--- START OF Records for the task ---
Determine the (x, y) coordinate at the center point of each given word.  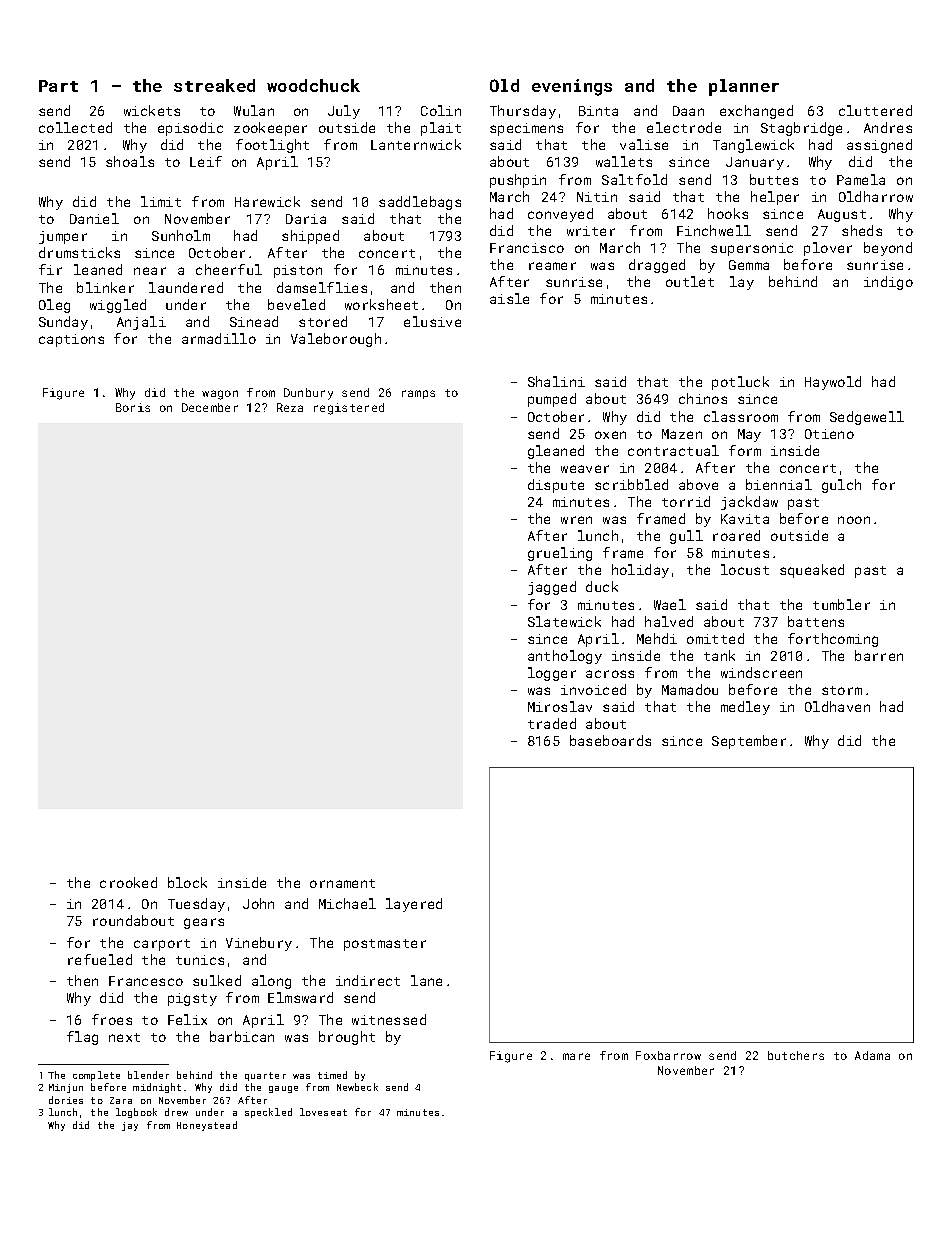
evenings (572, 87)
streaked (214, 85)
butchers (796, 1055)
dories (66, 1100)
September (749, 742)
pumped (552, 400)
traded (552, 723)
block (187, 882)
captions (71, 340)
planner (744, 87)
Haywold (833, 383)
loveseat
--- END OF Records for the task ---
Render every line of the entries above as a Markdown table with the columns Row and Entry line, numbering each row and skipping blank lines. Leave the pictures out of the table.

● **Answer to the exercise**
| Row | Entry line |
|---|---|
| 1 | Determine the (x, y) coordinate at the center point of each given word.   |
| 2 | evenings (572, 87) |
| 3 | streaked (214, 85) |
| 4 | butchers (796, 1055) |
| 5 | dories (66, 1100) |
| 6 | September (749, 742) |
| 7 | pumped (552, 400) |
| 8 | traded (552, 723) |
| 9 | block (187, 882) |
| 10 | captions (71, 340) |
| 11 | planner (744, 87) |
| 12 | Haywold (833, 383) |
| 13 | loveseat |